THE DATA Start Marker
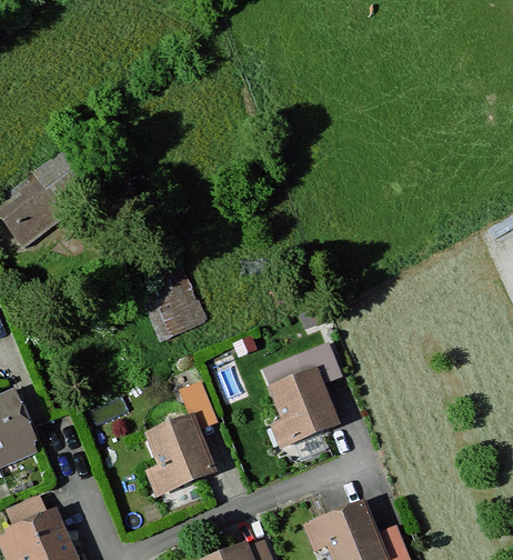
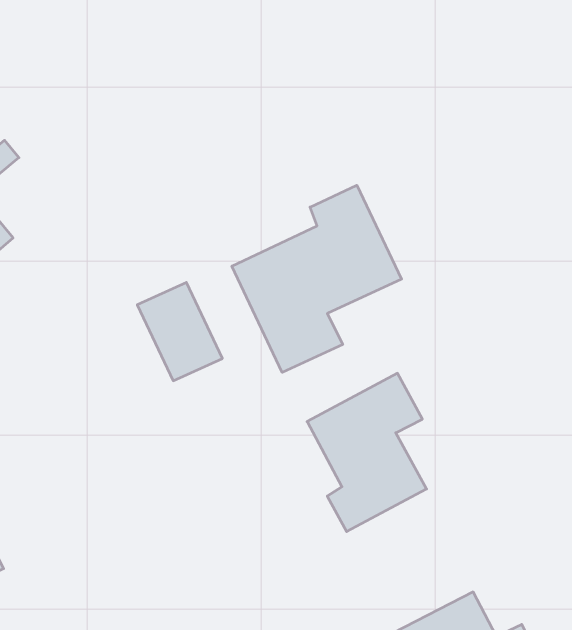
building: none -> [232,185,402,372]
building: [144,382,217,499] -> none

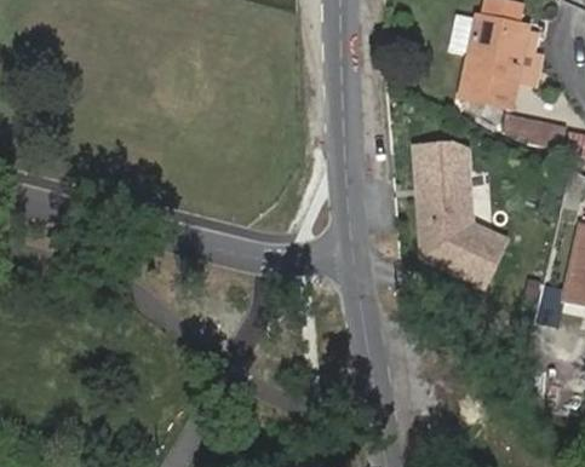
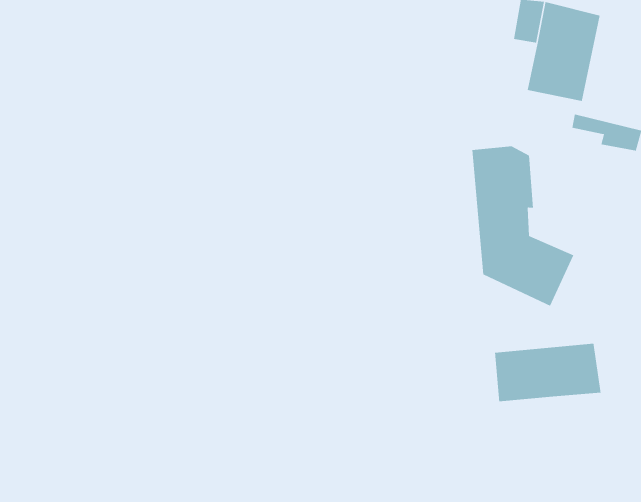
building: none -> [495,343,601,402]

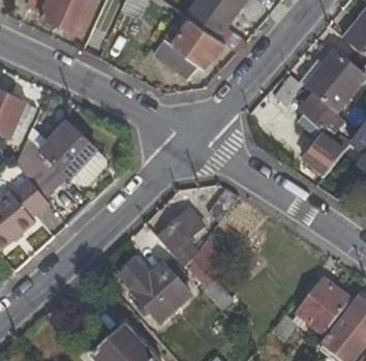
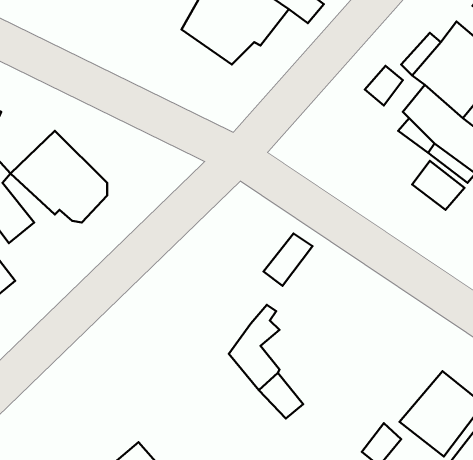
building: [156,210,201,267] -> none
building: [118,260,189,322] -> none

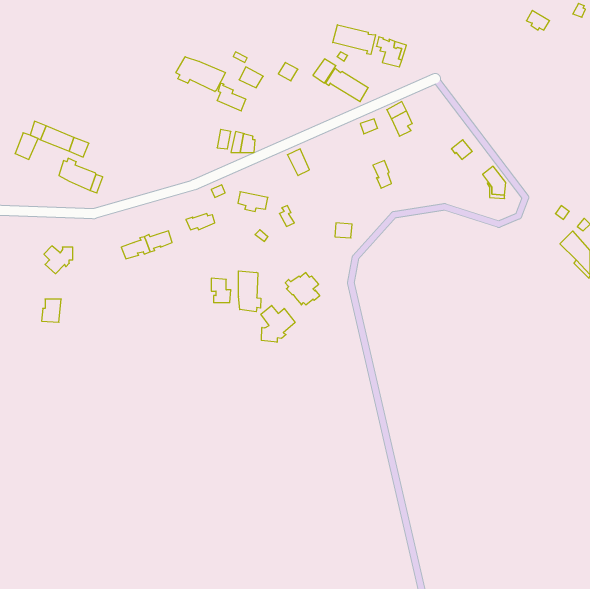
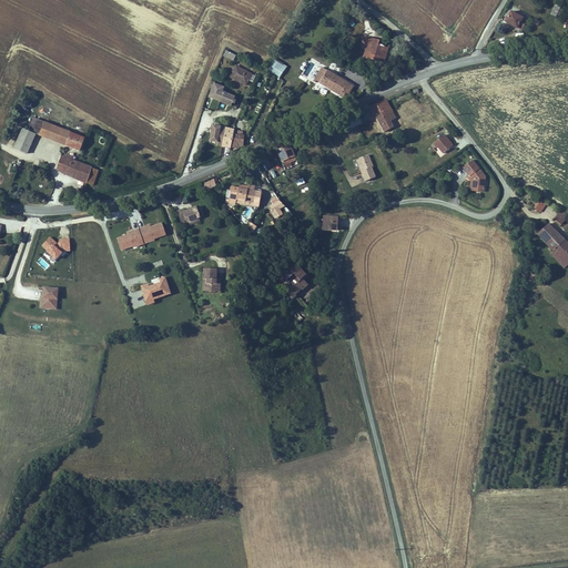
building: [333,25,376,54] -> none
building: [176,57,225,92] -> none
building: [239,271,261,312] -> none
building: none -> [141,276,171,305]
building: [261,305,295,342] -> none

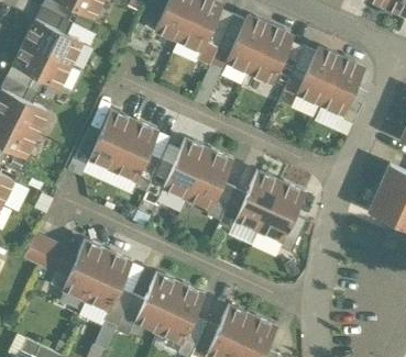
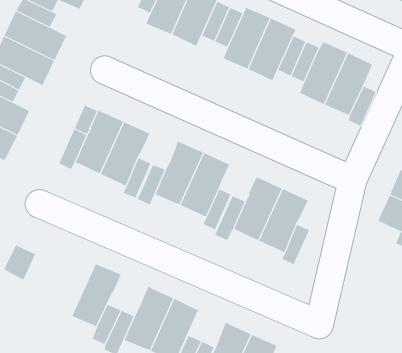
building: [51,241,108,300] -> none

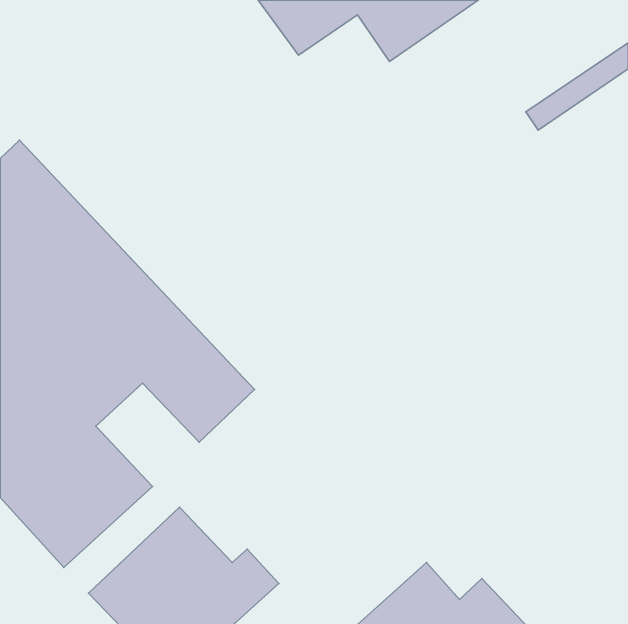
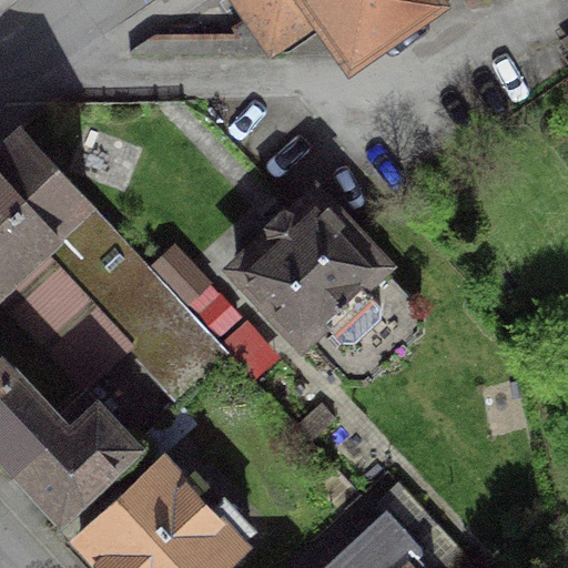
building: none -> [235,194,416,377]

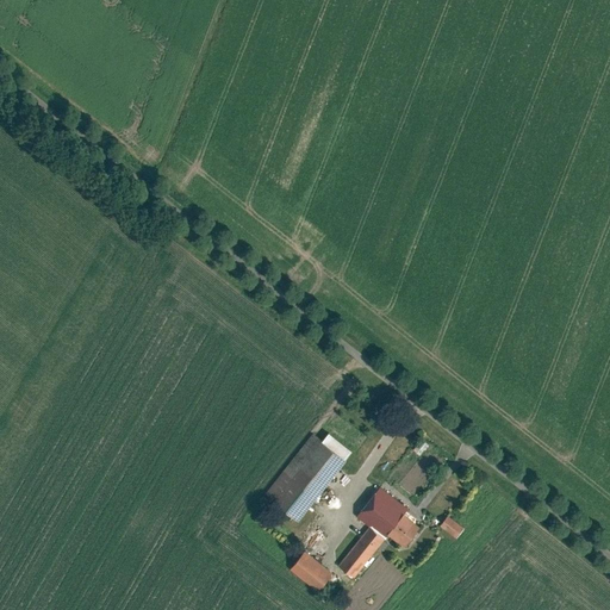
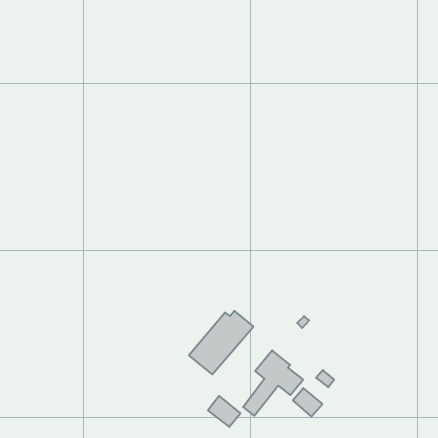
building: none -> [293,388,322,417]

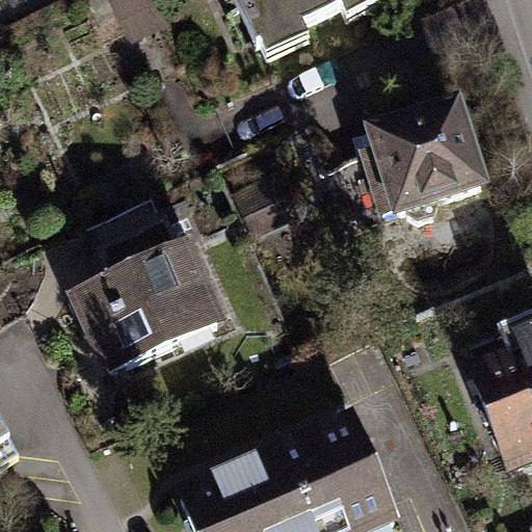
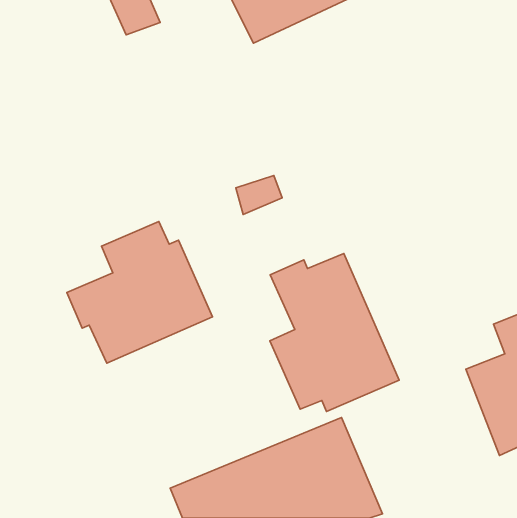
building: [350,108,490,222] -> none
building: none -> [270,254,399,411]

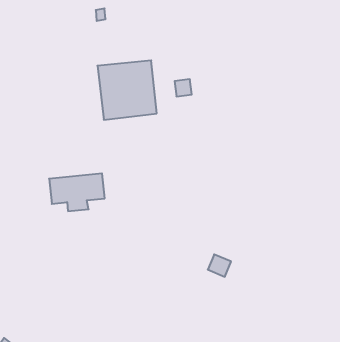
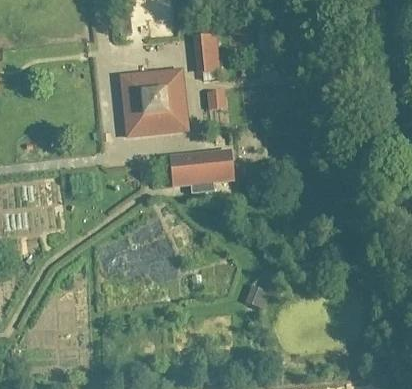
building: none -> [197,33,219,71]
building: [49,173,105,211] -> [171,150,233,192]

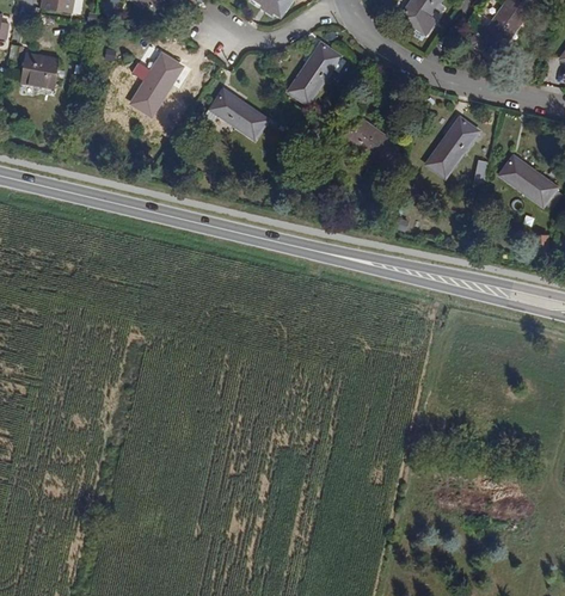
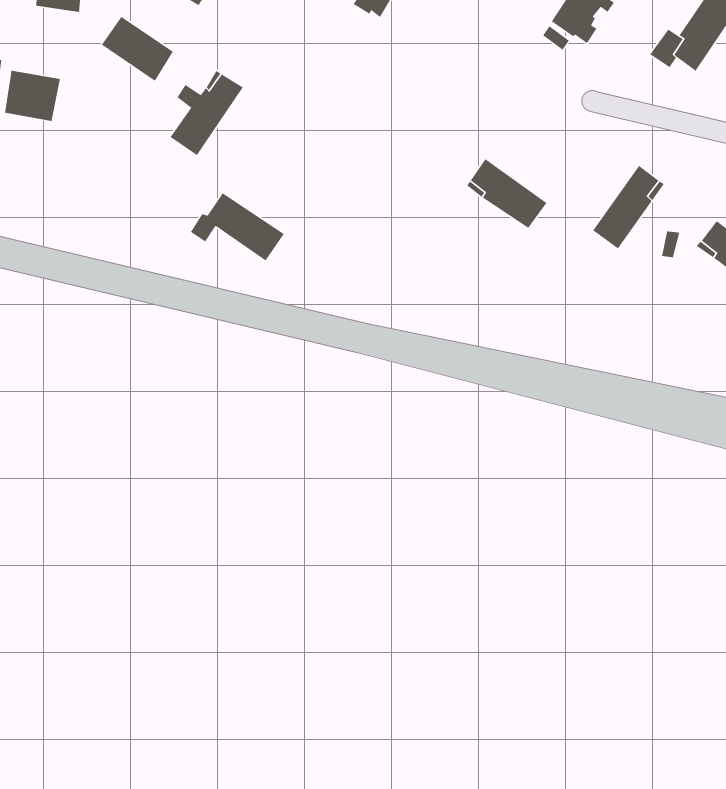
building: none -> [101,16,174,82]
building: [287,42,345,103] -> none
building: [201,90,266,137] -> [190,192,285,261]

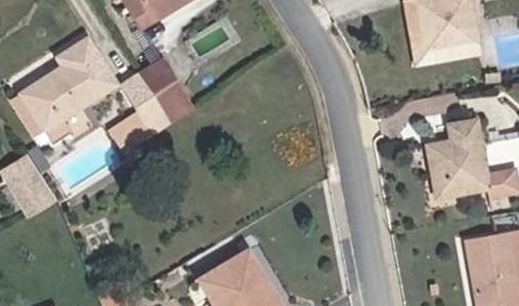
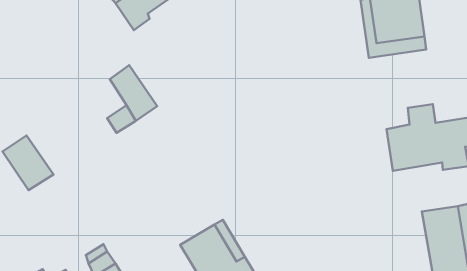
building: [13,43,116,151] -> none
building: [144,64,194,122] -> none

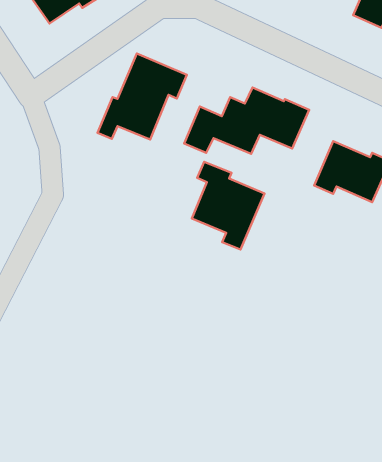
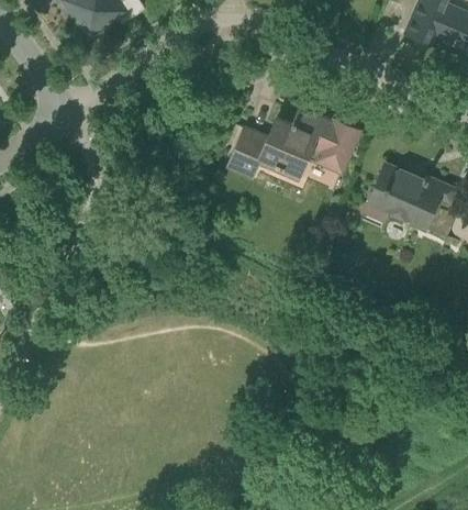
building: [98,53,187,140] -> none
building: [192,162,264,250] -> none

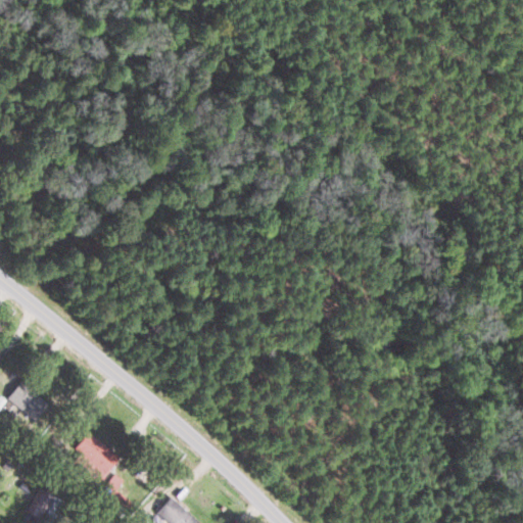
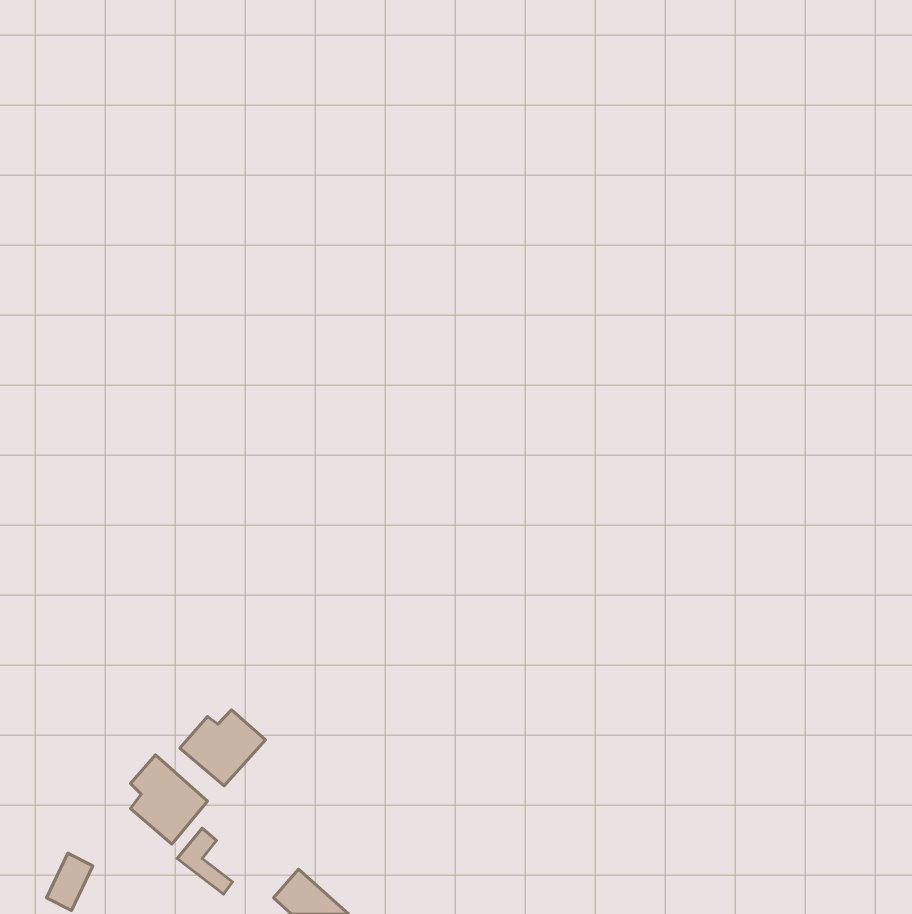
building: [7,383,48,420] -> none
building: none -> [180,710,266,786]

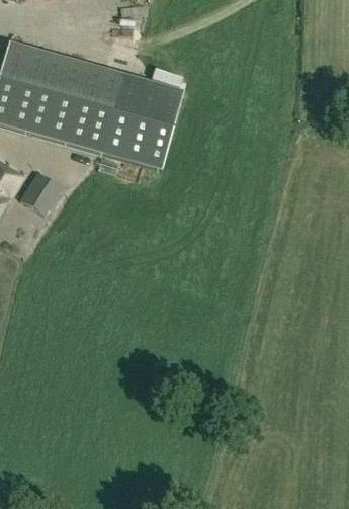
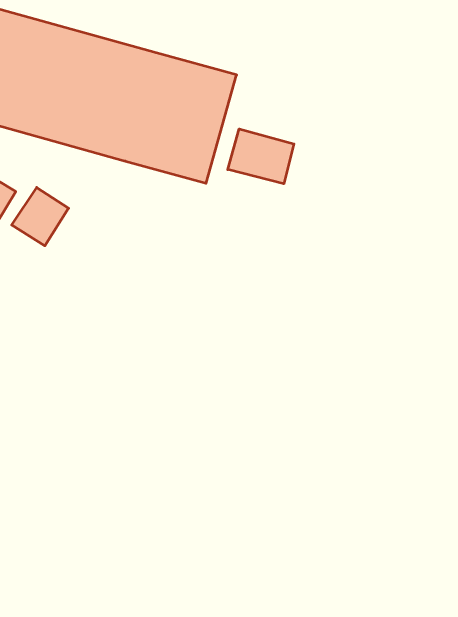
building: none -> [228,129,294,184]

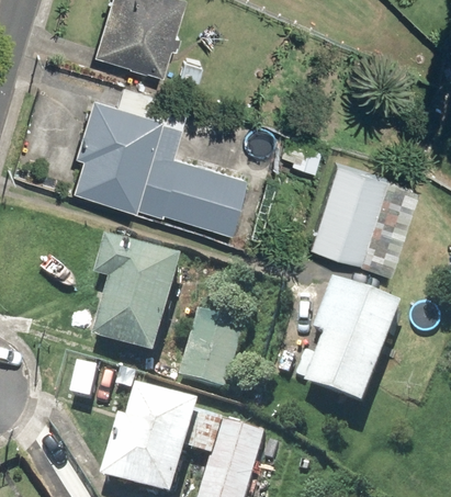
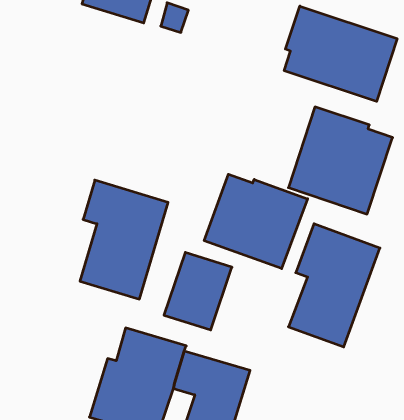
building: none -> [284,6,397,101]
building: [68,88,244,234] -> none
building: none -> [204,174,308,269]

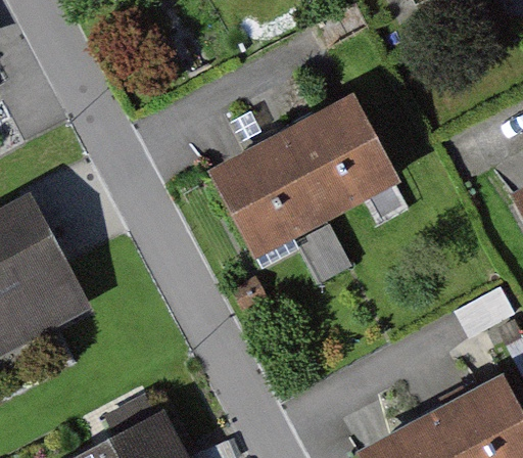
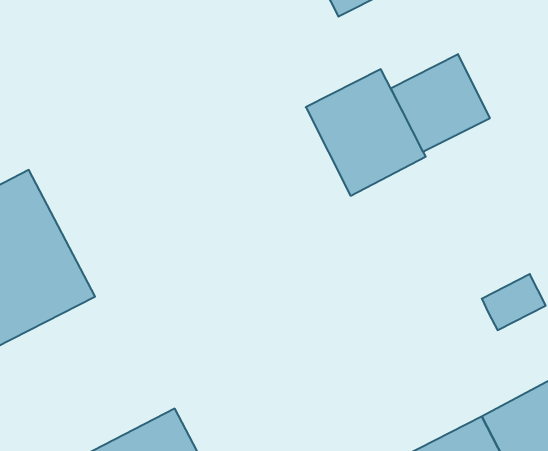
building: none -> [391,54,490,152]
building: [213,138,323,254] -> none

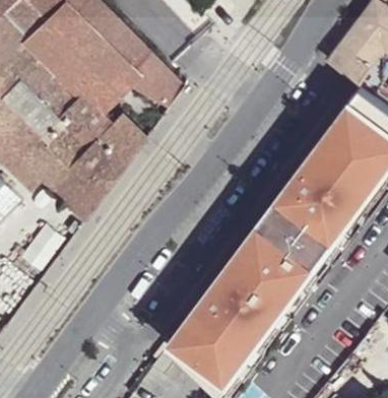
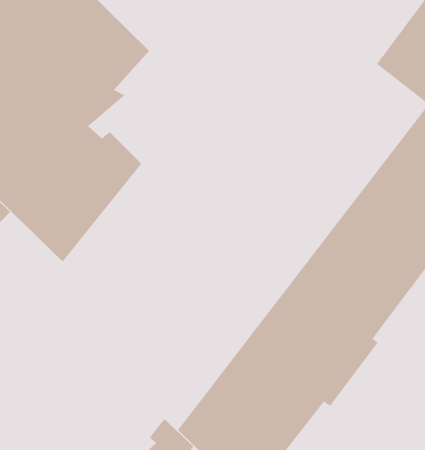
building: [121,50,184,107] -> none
THE DATA End Marker
§ **REQUEST**
Your answer must be the lines from the one containing "building: none -> [235,194,416,377]" through the last line of the listing above, restated word for word, with no pictures.

§ **TASK SOLUTION**
building: none -> [235,194,416,377]

building: none -> [293,388,322,417]

building: [350,108,490,222] -> none
building: none -> [270,254,399,411]

building: none -> [197,33,219,71]
building: [49,173,105,211] -> [171,150,233,192]

building: none -> [101,16,174,82]
building: [287,42,345,103] -> none
building: [201,90,266,137] -> [190,192,285,261]

building: [13,43,116,151] -> none
building: [144,64,194,122] -> none

building: [98,53,187,140] -> none
building: [192,162,264,250] -> none

building: [7,383,48,420] -> none
building: none -> [180,710,266,786]

building: none -> [228,129,294,184]

building: none -> [284,6,397,101]
building: [68,88,244,234] -> none
building: none -> [204,174,308,269]

building: none -> [391,54,490,152]
building: [213,138,323,254] -> none

building: [121,50,184,107] -> none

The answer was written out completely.